- Activity
Any picture among the records should be left out, please; retype the rest exactly.
==== Input for this task
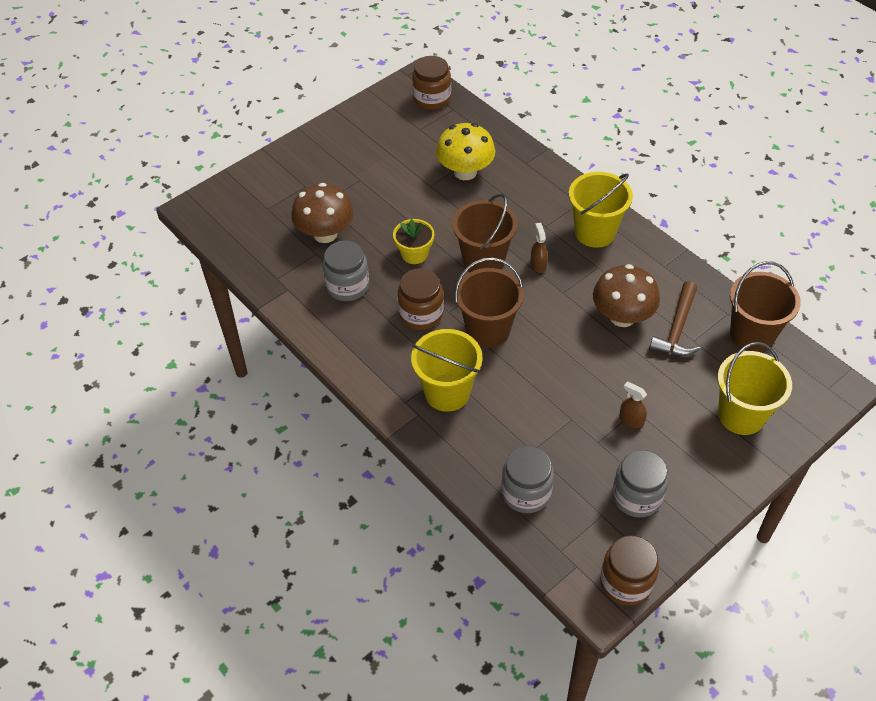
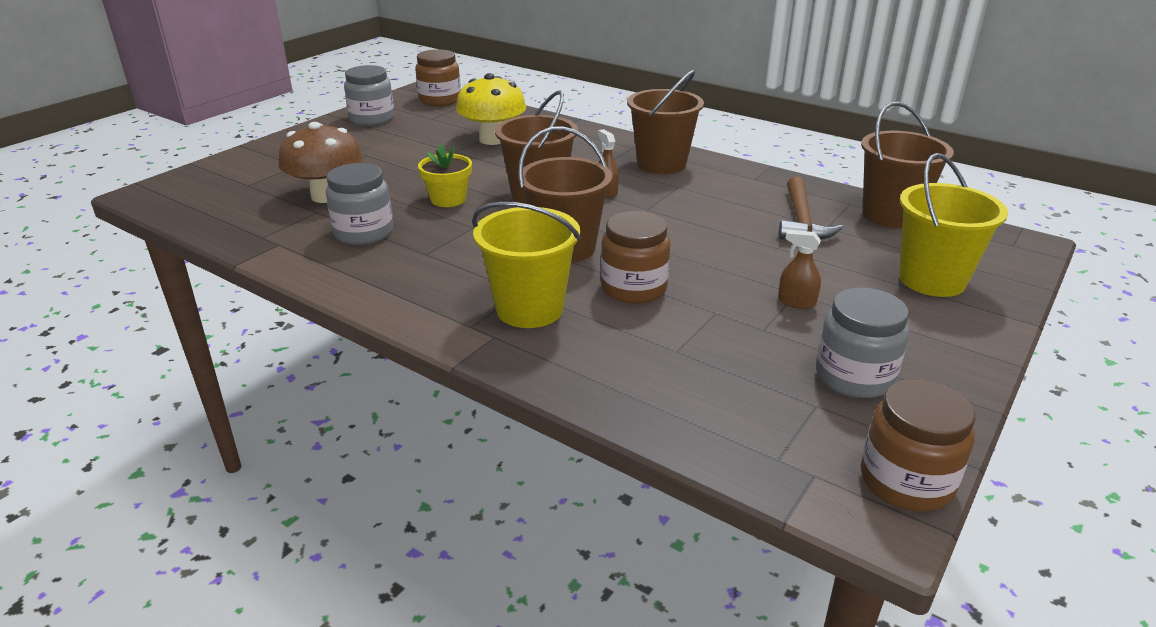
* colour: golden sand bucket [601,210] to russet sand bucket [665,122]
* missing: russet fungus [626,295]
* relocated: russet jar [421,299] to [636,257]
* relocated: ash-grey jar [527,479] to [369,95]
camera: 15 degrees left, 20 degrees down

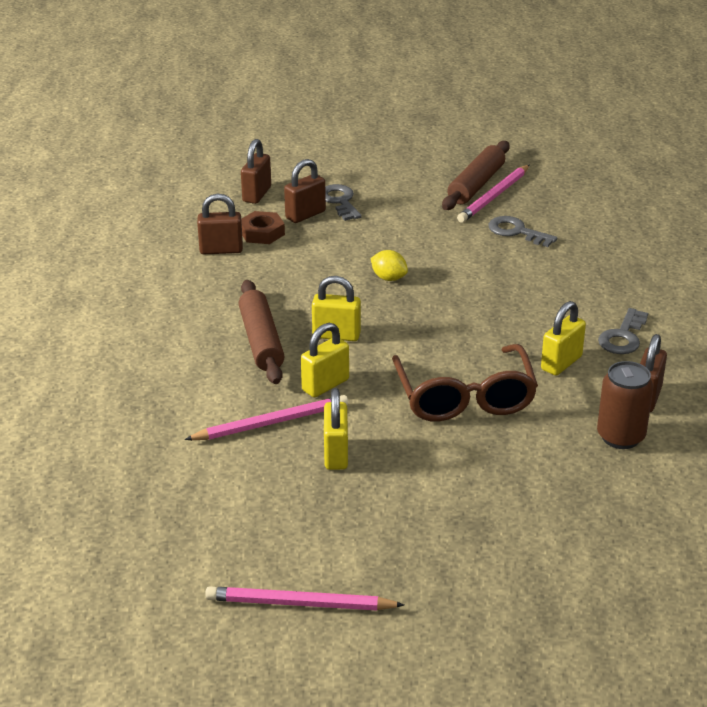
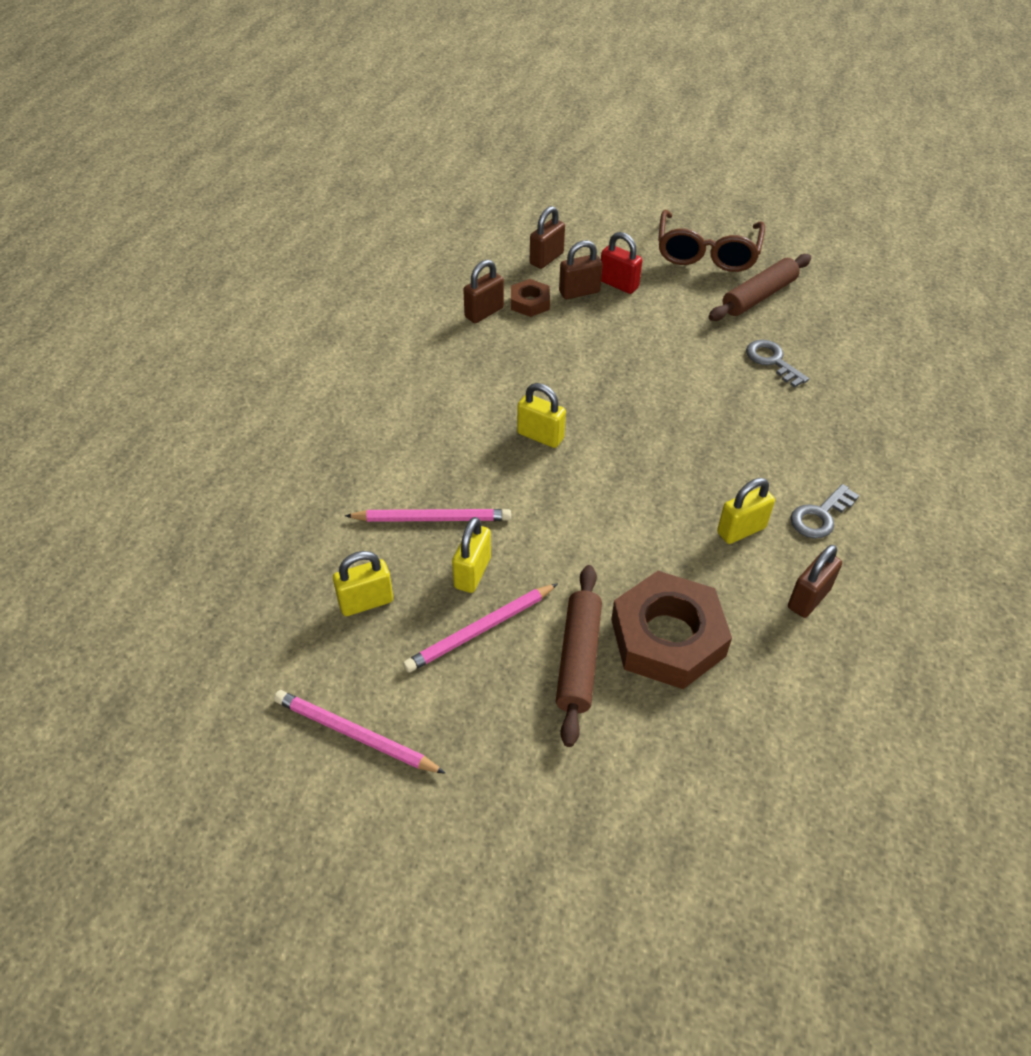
* relocated: rose-pink wooden pencil [493,194] to [480,628]
* exchanged: ash-grey latchkey [343,202] to red lock [621,263]
* spun: russet lock [220,224] = [483,291] 60 degrees counterclockwise
* missing: golden lemon [389,265]
* relocated: russet dough roller [262,332] to [579,656]
* relocated: golden lock [325,360] to [363,583]
* relocated: russet glasses [465,382] to [711,240]
* missing: russet tin [625,405]
* appeared: russet hexagon nut [671,630]
camera: 20 degrees right, 15 degrees up

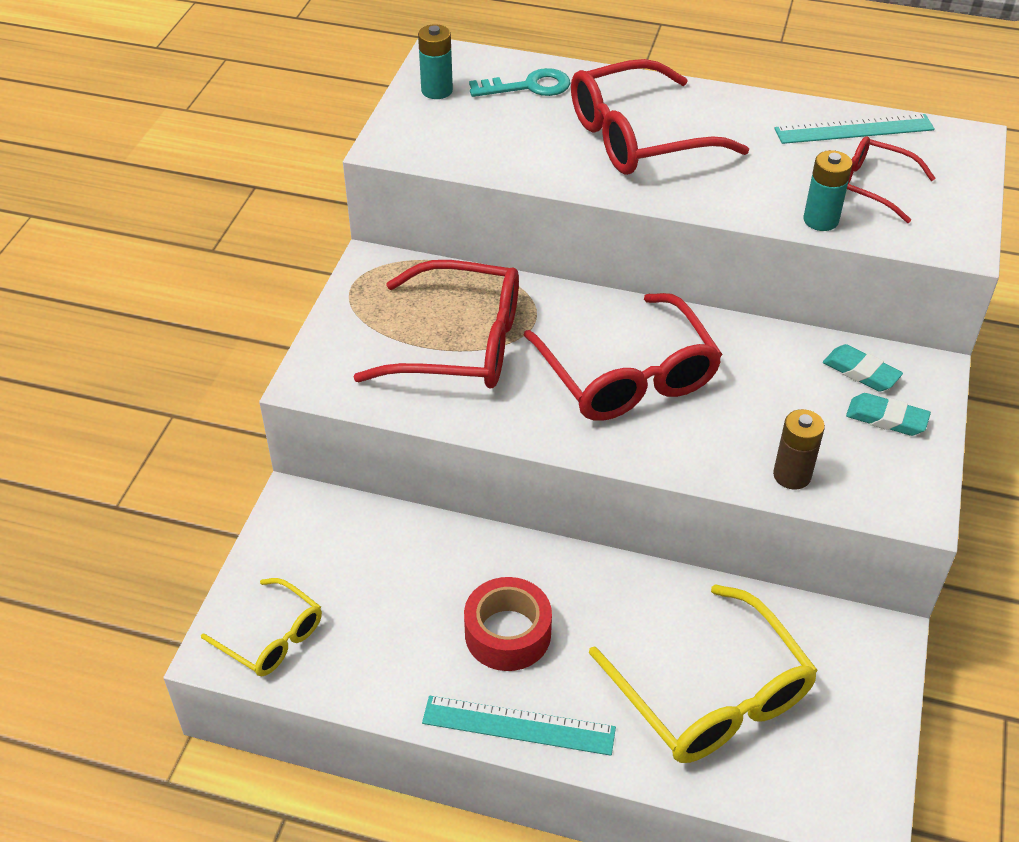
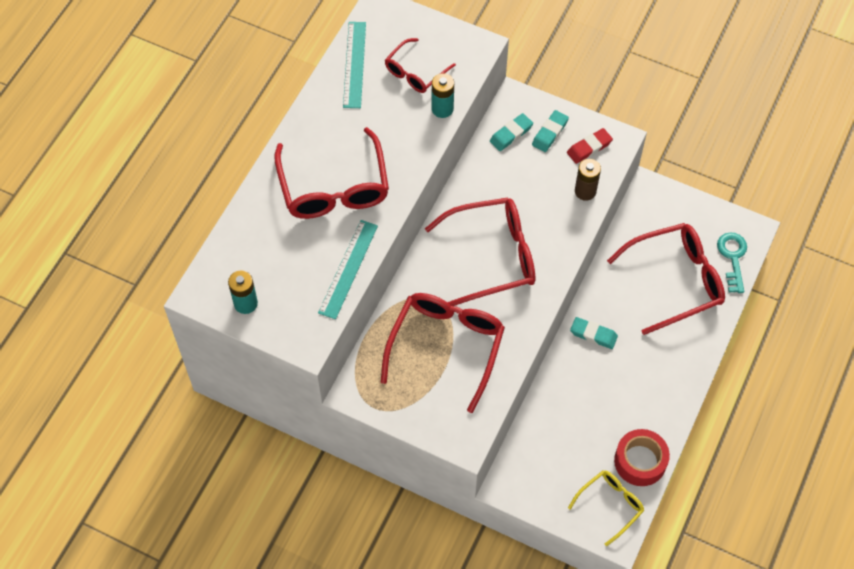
* relocated: teal latchkey [519,82] to [732,263]
* relocated: red tape [508,624] to [642,457]
* colour: golden glasses [703,673] to red glasses [666,279]
* relocated: teal measuring stick [519,726] to [348,269]
* appeared: red pencil eraser [590,146]
* appeared: teal pencil eraser [594,333]
camera: 80 degrees left, 15 degrees up

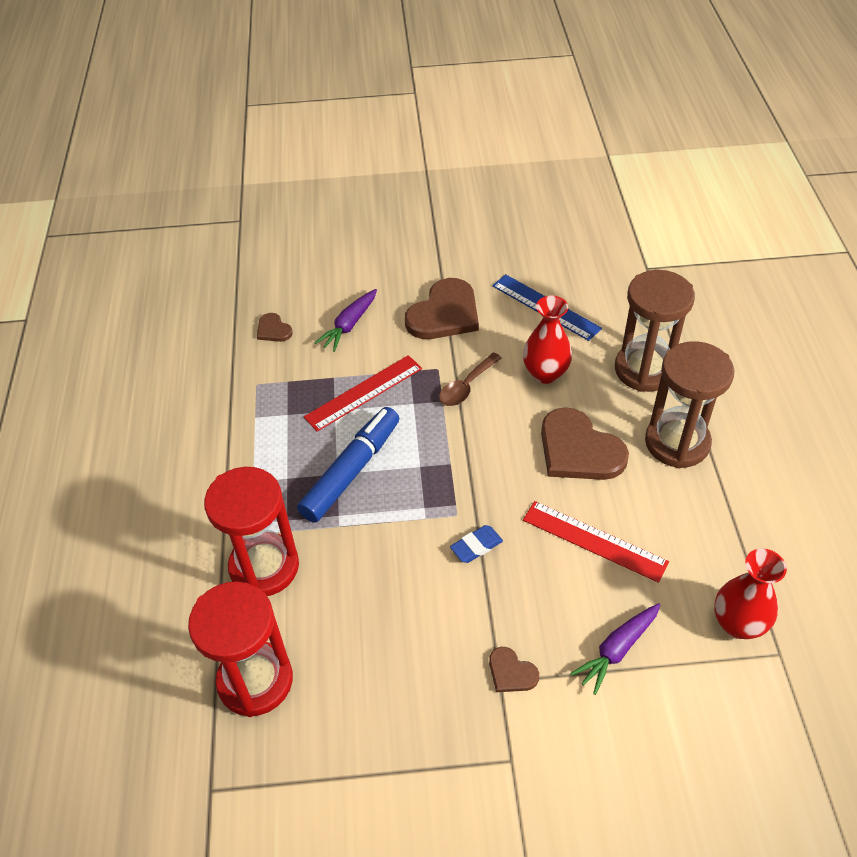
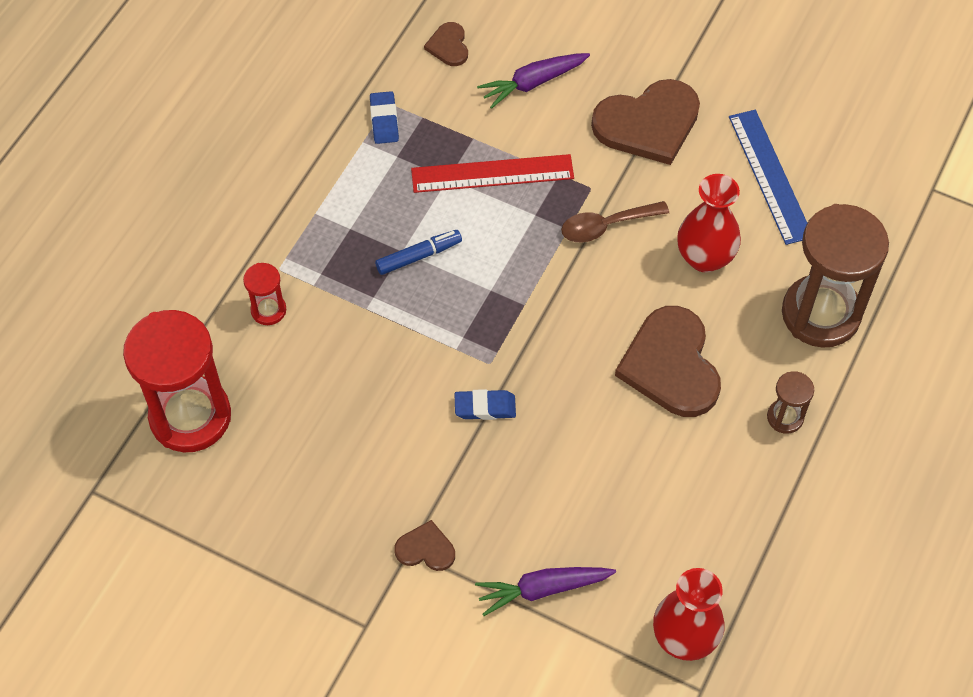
* size: russet sand timer [689,404] = [790,402] x0.45
* size: blue marker pen [348,465] = [418,252] x0.52
* size: red sand timer [251,531] = [264,294] x0.45
* missing: red measuring stick [596,542]
* spun: russet heart [514,669] = [424,545] 120 degrees clockwise
* appeared: blue pencil eraser [384,117]
camera: 30 degrees right, 10 degrees up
========
- Your response
* colour: golden sand bucket [601,210] to russet sand bucket [665,122]
* missing: russet fungus [626,295]
* relocated: russet jar [421,299] to [636,257]
* relocated: ash-grey jar [527,479] to [369,95]
camera: 15 degrees left, 20 degrees down

* relocated: rose-pink wooden pencil [493,194] to [480,628]
* exchanged: ash-grey latchkey [343,202] to red lock [621,263]
* spun: russet lock [220,224] = [483,291] 60 degrees counterclockwise
* missing: golden lemon [389,265]
* relocated: russet dough roller [262,332] to [579,656]
* relocated: golden lock [325,360] to [363,583]
* relocated: russet glasses [465,382] to [711,240]
* missing: russet tin [625,405]
* appeared: russet hexagon nut [671,630]
camera: 20 degrees right, 15 degrees up

* relocated: teal latchkey [519,82] to [732,263]
* relocated: red tape [508,624] to [642,457]
* colour: golden glasses [703,673] to red glasses [666,279]
* relocated: teal measuring stick [519,726] to [348,269]
* appeared: red pencil eraser [590,146]
* appeared: teal pencil eraser [594,333]
camera: 80 degrees left, 15 degrees up

* size: russet sand timer [689,404] = [790,402] x0.45
* size: blue marker pen [348,465] = [418,252] x0.52
* size: red sand timer [251,531] = [264,294] x0.45
* missing: red measuring stick [596,542]
* spun: russet heart [514,669] = [424,545] 120 degrees clockwise
* appeared: blue pencil eraser [384,117]
camera: 30 degrees right, 10 degrees up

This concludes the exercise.